Exercise directions: Every record below must be written out exactly. Leave out the pictures.

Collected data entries
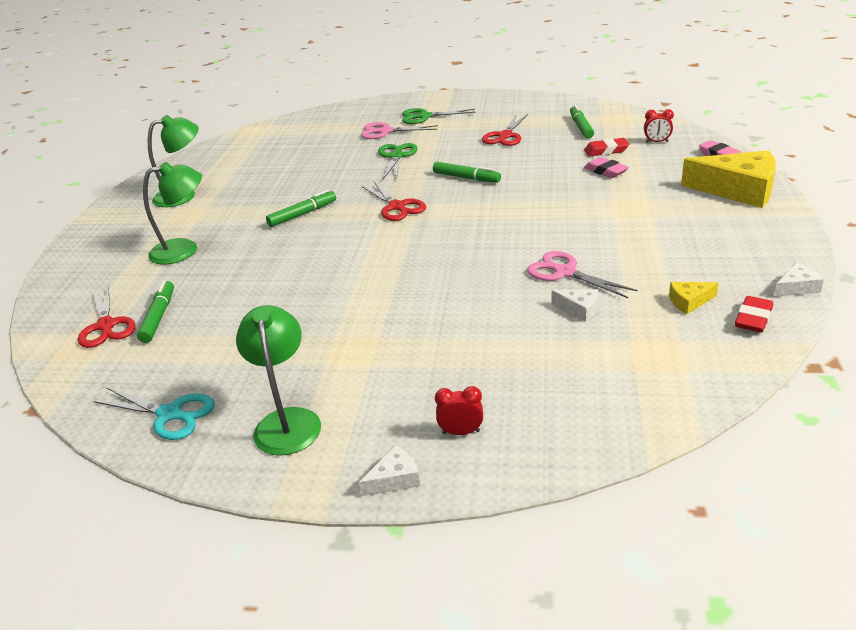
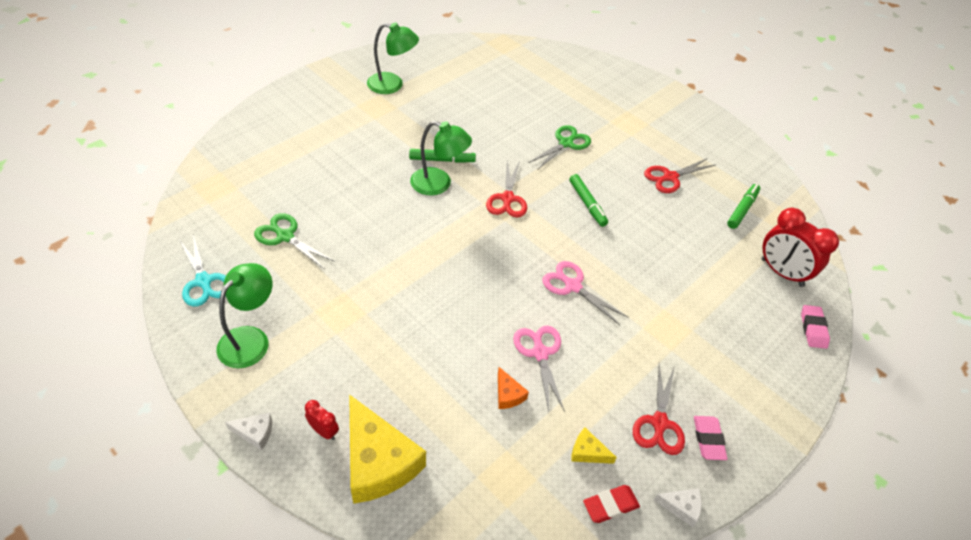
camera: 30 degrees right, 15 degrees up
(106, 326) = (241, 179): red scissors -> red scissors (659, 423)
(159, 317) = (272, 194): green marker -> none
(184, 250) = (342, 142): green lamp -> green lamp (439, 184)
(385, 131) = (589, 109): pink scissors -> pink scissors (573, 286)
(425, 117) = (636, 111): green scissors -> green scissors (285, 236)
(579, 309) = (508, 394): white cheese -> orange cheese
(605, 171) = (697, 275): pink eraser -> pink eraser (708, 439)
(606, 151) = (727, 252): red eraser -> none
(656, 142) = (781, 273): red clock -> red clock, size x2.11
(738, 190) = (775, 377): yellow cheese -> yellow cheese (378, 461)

Answer box:
camera: 30 degrees right, 15 degrees up
(106, 326) = (241, 179): red scissors -> red scissors (659, 423)
(159, 317) = (272, 194): green marker -> none
(184, 250) = (342, 142): green lamp -> green lamp (439, 184)
(385, 131) = (589, 109): pink scissors -> pink scissors (573, 286)
(425, 117) = (636, 111): green scissors -> green scissors (285, 236)
(579, 309) = (508, 394): white cheese -> orange cheese
(605, 171) = (697, 275): pink eraser -> pink eraser (708, 439)
(606, 151) = (727, 252): red eraser -> none
(656, 142) = (781, 273): red clock -> red clock, size x2.11
(738, 190) = (775, 377): yellow cheese -> yellow cheese (378, 461)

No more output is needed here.